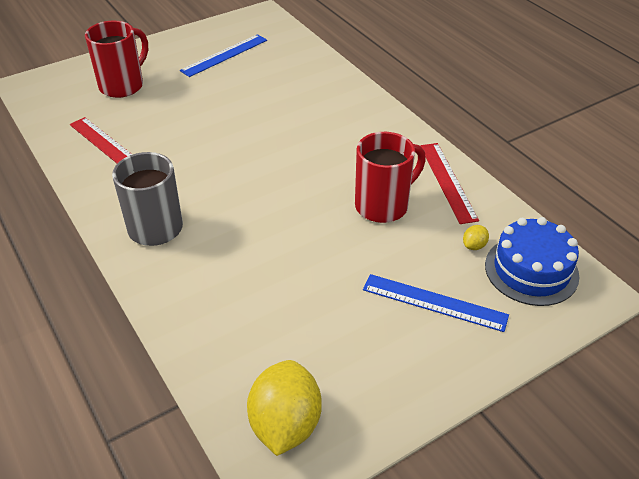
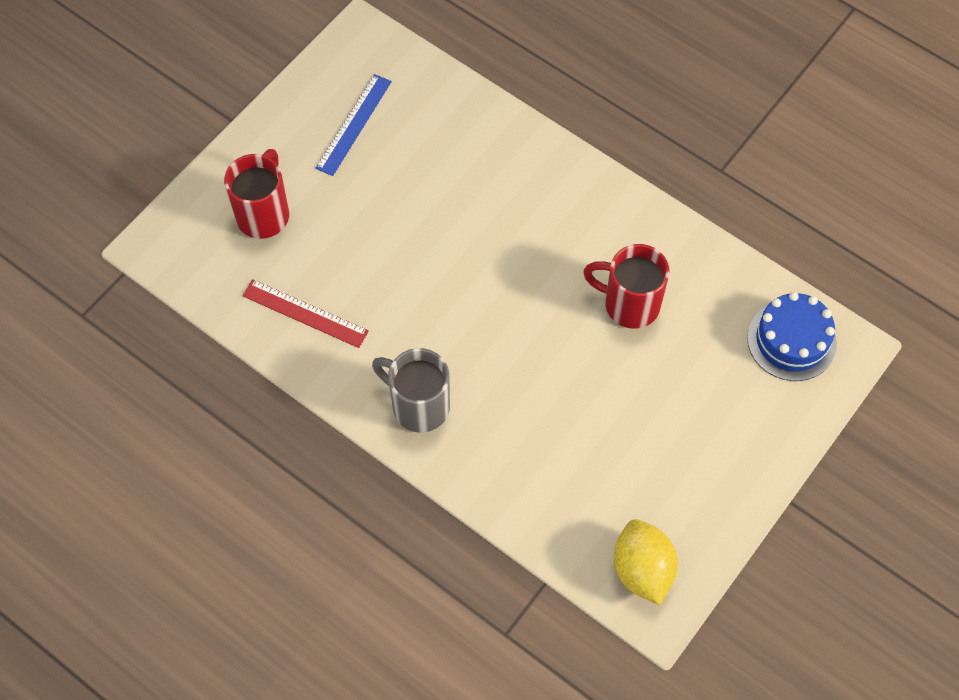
camera: 20 degrees left, 20 degrees up
(383, 205) = (629, 304): red mug -> red mug turned 105 degrees counterclockwise
(434, 302) = (718, 406): blue ruler -> none
(447, 181) = (680, 251): red ruler -> none
(474, 246) = (732, 328): yellow lemon -> none

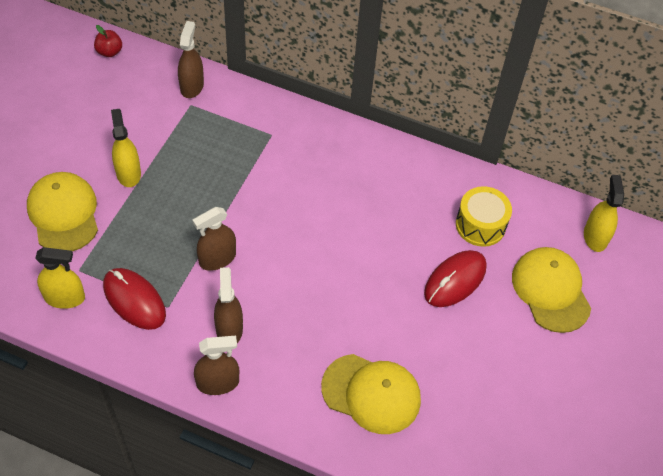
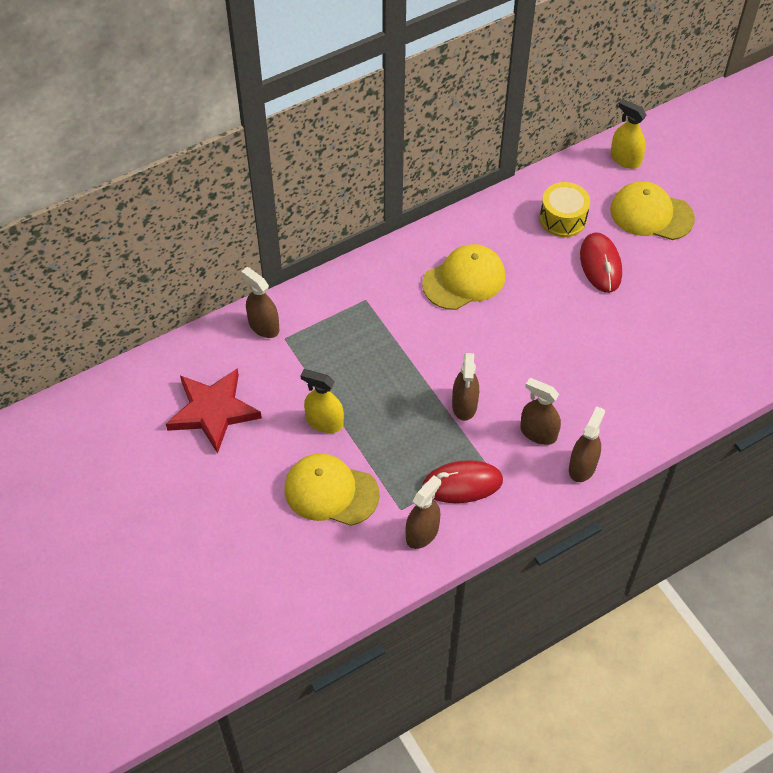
camera: 50 degrees left, 0 degrees up
(65, 298) = (422, 533): yellow spray bottle -> brown spray bottle
(87, 100) = (213, 411): none -> red star
(109, 52) = (168, 366): red apple -> none
(371, 393) = (660, 373): yellow cap -> yellow cap (464, 280)

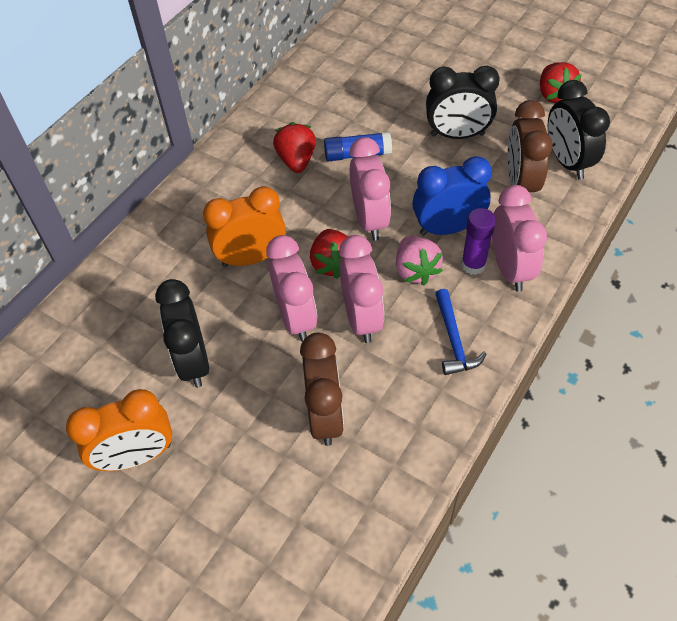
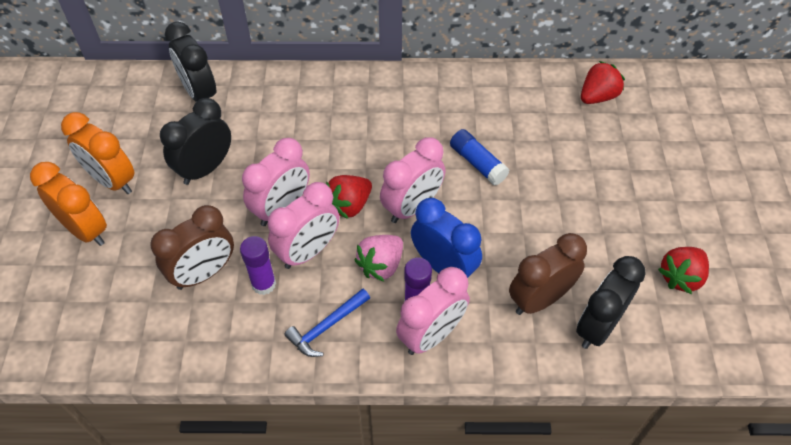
camera: 55 degrees right, 0 degrees up
(251, 258) = (319, 152): orange clock -> orange clock (85, 230)
(296, 160) = (438, 127): red strawberry -> red strawberry (597, 97)
(373, 369) = (264, 284): none -> purple glue stick
(457, 135) = (560, 223): black clock -> black clock (200, 93)

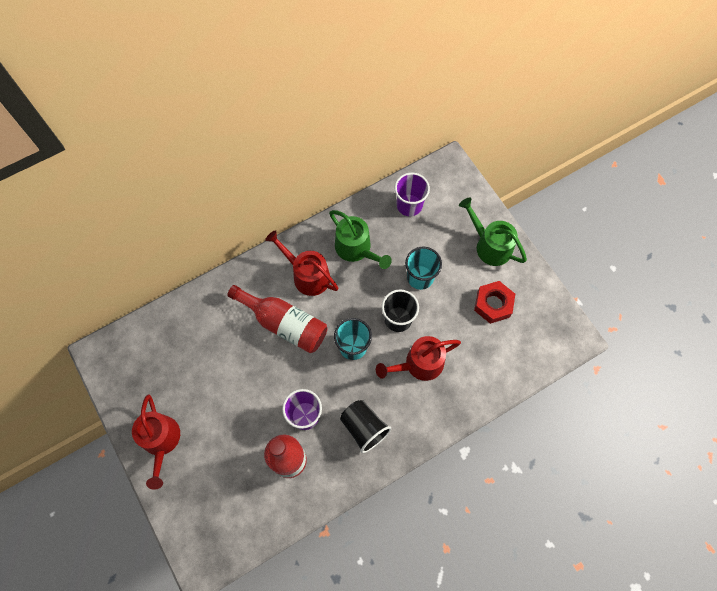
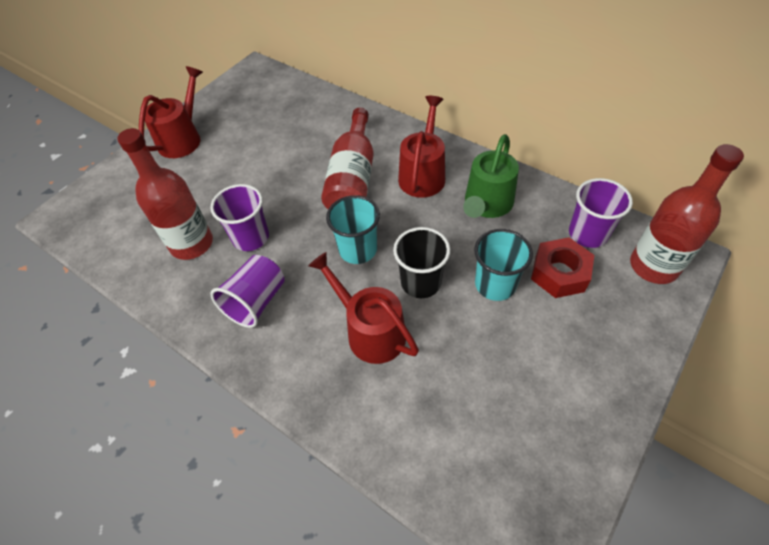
camera: 70 degrees right, 15 degrees down
(161, 441) = (183, 138): red watering can -> red watering can turned 150 degrees clockwise
(364, 428) = (256, 302): black cup -> purple cup
(448, 186) = (653, 266): none -> red bottle
(489, 245) = (607, 353): green watering can -> none
(493, 304) = (516, 395): red nut -> red nut (559, 273)

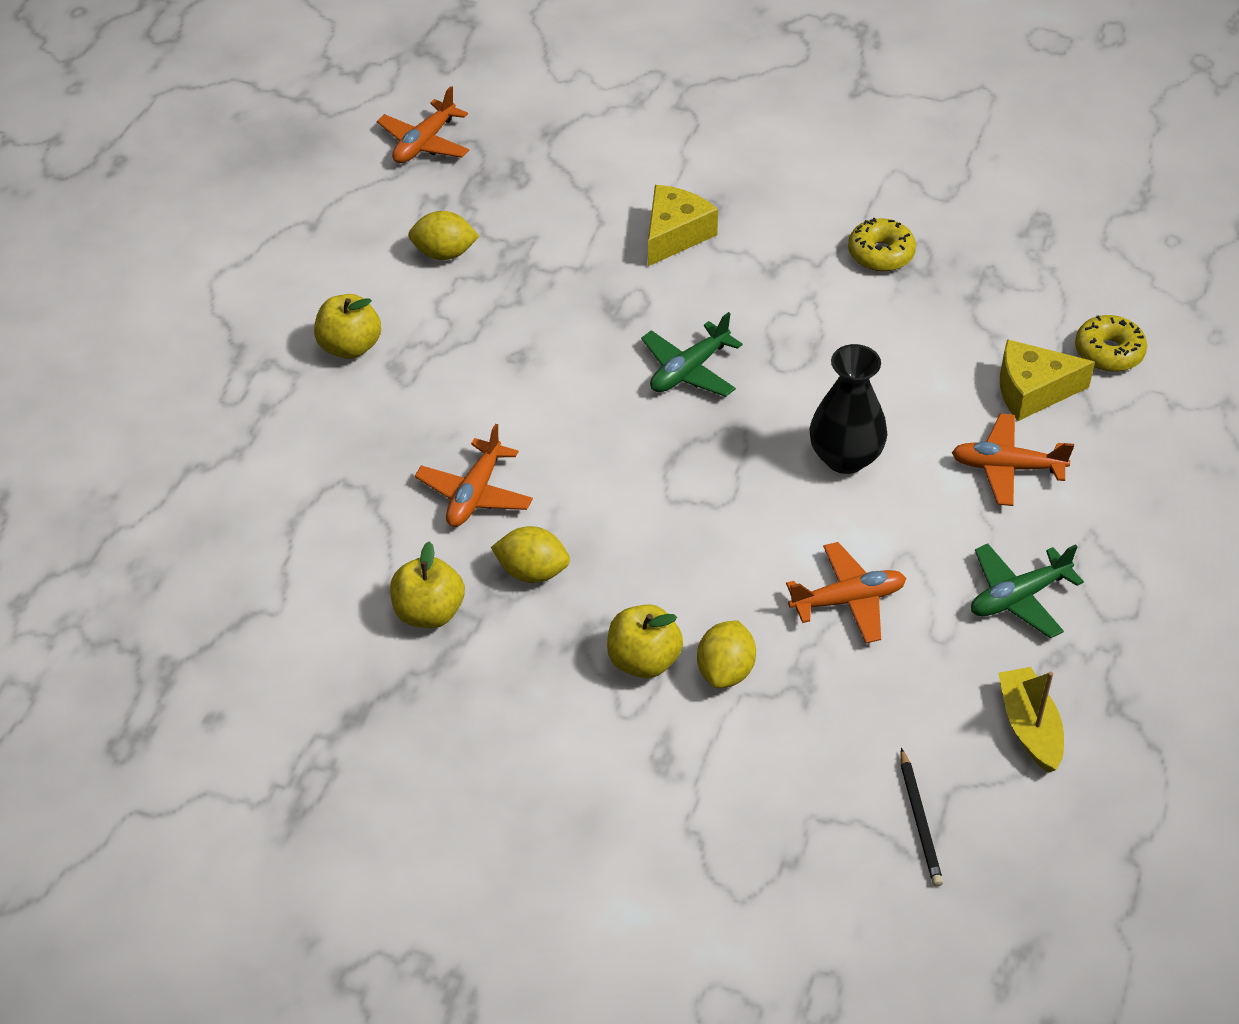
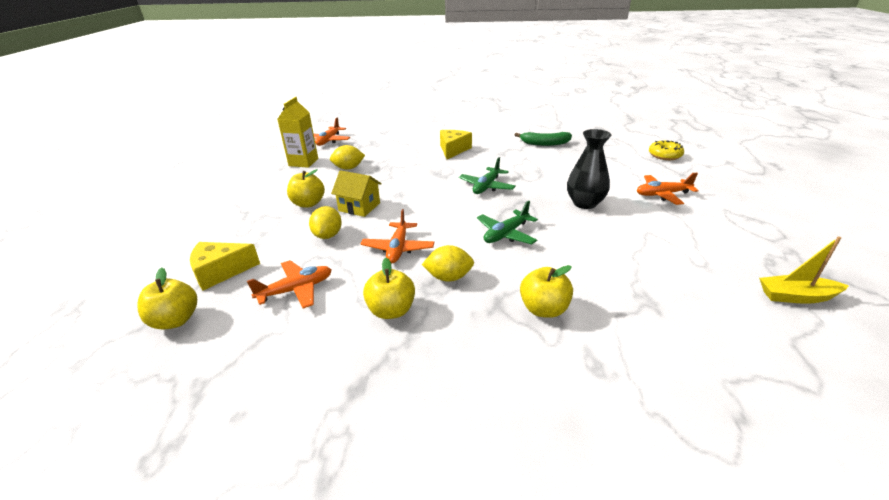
camera: 15 degrees left, 15 degrees down
(135, 560) = (175, 320): none -> yellow apple
(360, 213) = (303, 162): none -> yellow carton
(438, 376) = (359, 207): none -> yellow house
(725, 671) = (597, 304): yellow lemon -> yellow lemon (328, 235)
(848, 600) = (637, 257): orange plane -> orange plane (296, 290)
(880, 254) = (544, 143): yellow donut -> green banana
(920, 821) = (795, 366): black pencil -> none
(1018, 597) = (721, 239): green plane -> green plane (506, 234)
(1029, 727) = (796, 296): yellow boat -> yellow boat turned 60 degrees counterclockwise
(1032, 391) = (646, 170): yellow cheese -> yellow cheese (220, 272)

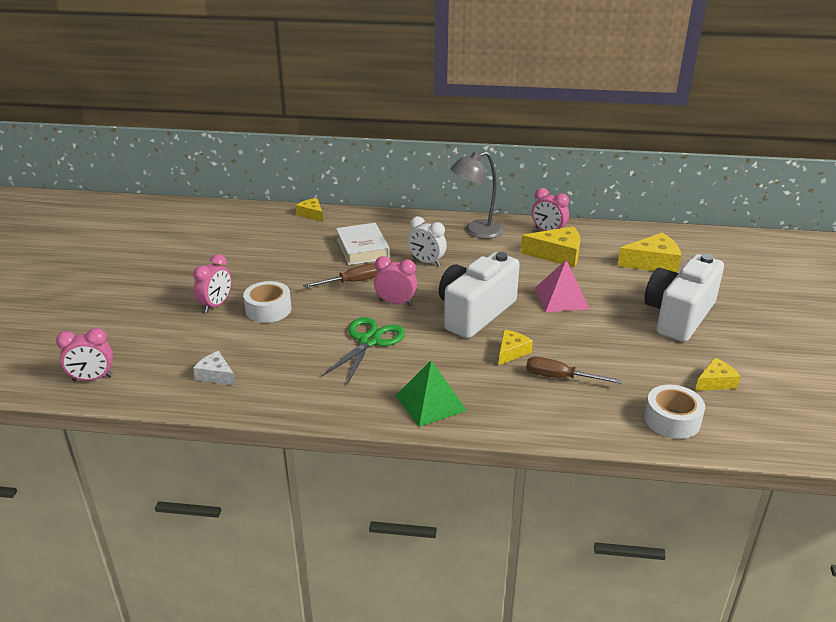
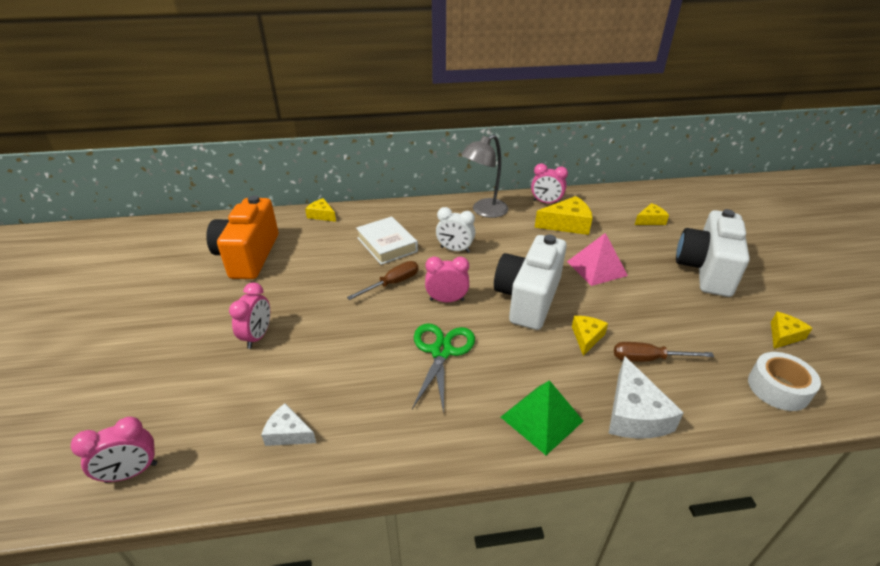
camera: 15 degrees left, 5 degrees up
(231, 241) = (248, 256): none -> orange camera
(268, 309) = (318, 332): white tape -> none
(517, 413) = (634, 414): none -> white cheese
(653, 263) = (650, 220): yellow cheese -> yellow cheese, size x0.60

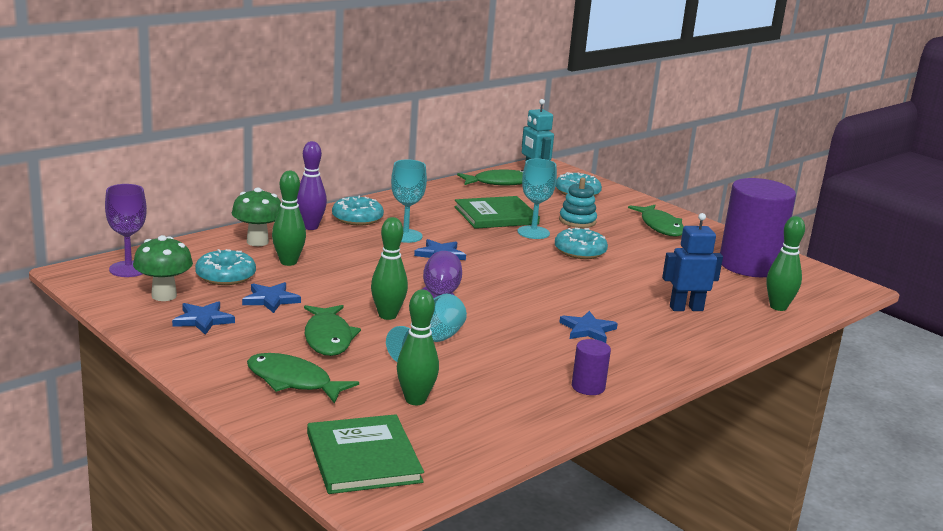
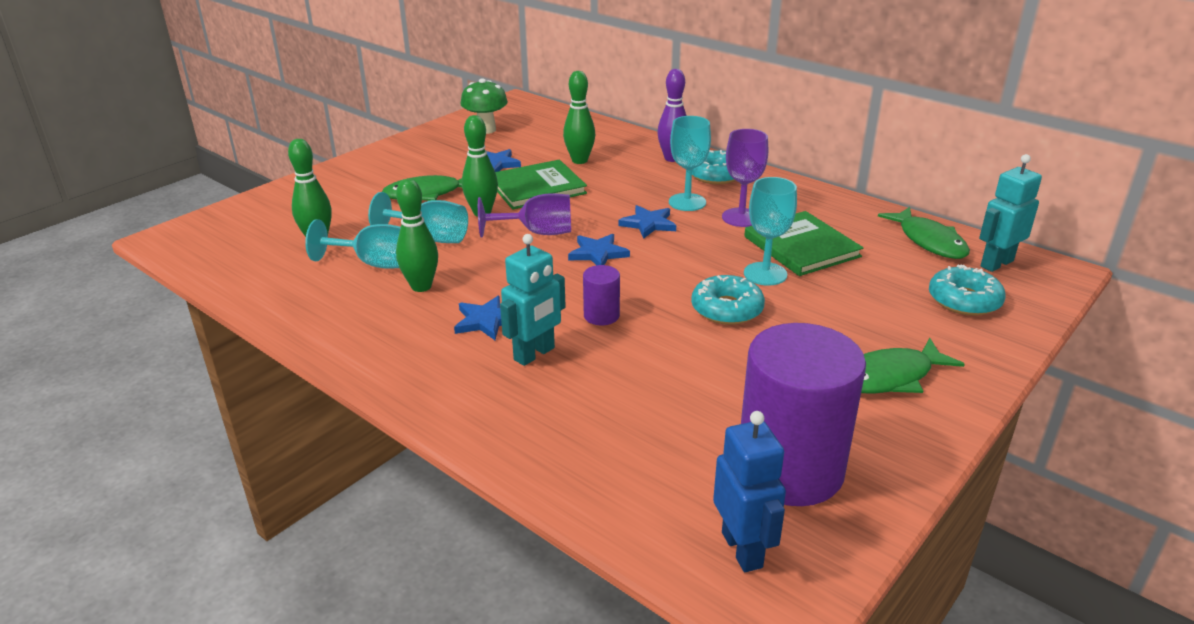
camera: 85 degrees right, 10 degrees up
(128, 269) = (529, 112): purple goblet -> purple goblet (741, 217)
(203, 320) = (447, 148): blue star -> blue star (598, 253)
(225, 276) = (535, 143): turquoise donut -> none
(257, 242) = (617, 143): green mushroom -> none
(293, 381) = (347, 190): green fish -> none
(363, 458) = (225, 228): green book -> green book (537, 188)
(478, 371) = (374, 263): none -> turquoise goblet
(577, 221) = (840, 304): turquoise stacking toy -> none
(588, 387) = (346, 324): purple cylinder -> purple cylinder (601, 316)
(635, 317) = (534, 354): none -> turquoise robot
(686, 308) = (580, 396): blue robot -> blue robot (742, 549)
(778, 307) = (628, 492): green bowling pin -> green bowling pin (421, 286)

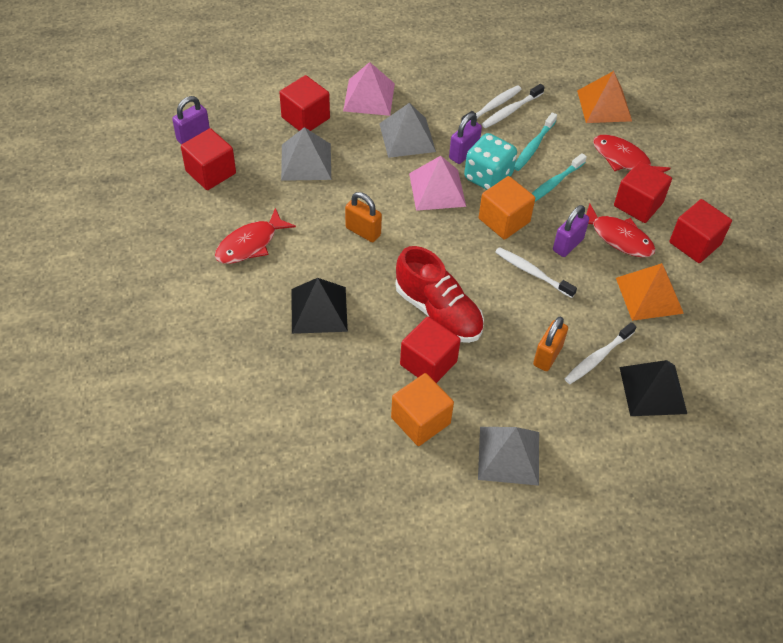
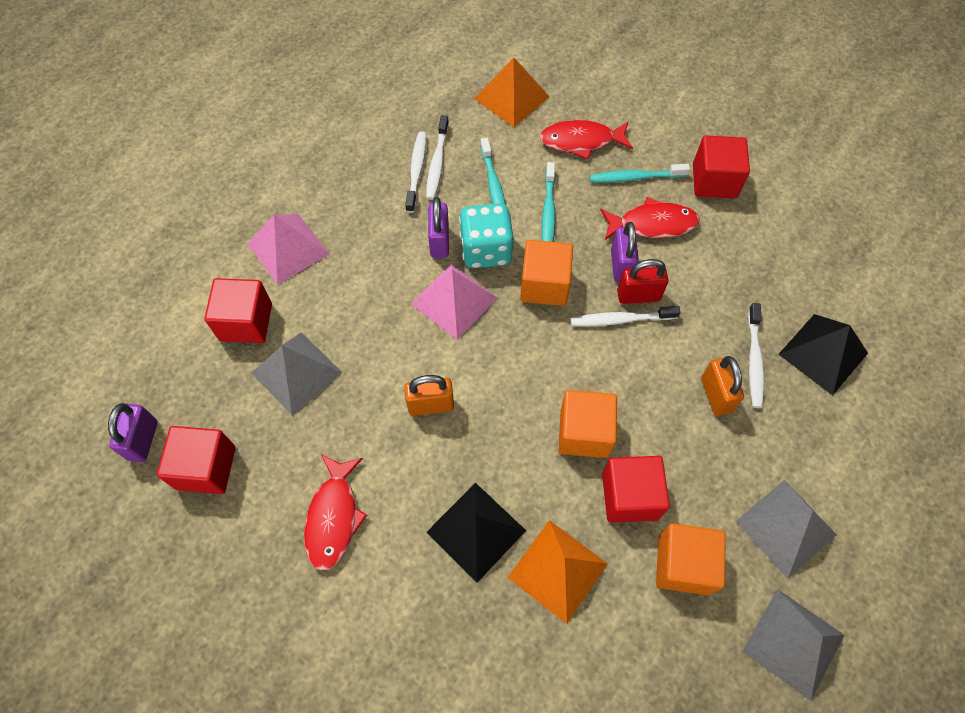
camera: 40 degrees left, 10 degrees up
(407, 137) = (370, 265): grey pyramid -> grey pyramid (793, 642)
(438, 312) = (584, 433): red shoe -> orange cube
(560, 268) = (638, 295): none -> red padlock
(638, 204) = (635, 177): red cube -> turquoise toothbrush
(649, 295) = (731, 262): orange pyramid -> orange pyramid (558, 570)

--- --- ---

**Exercise aim:**
Retype word for word the lines running from the line containing "(560, 268) = (638, 295): none -> red padlock" to the end of the listing, and only those.

**Finished exercise:**
(560, 268) = (638, 295): none -> red padlock
(638, 204) = (635, 177): red cube -> turquoise toothbrush
(649, 295) = (731, 262): orange pyramid -> orange pyramid (558, 570)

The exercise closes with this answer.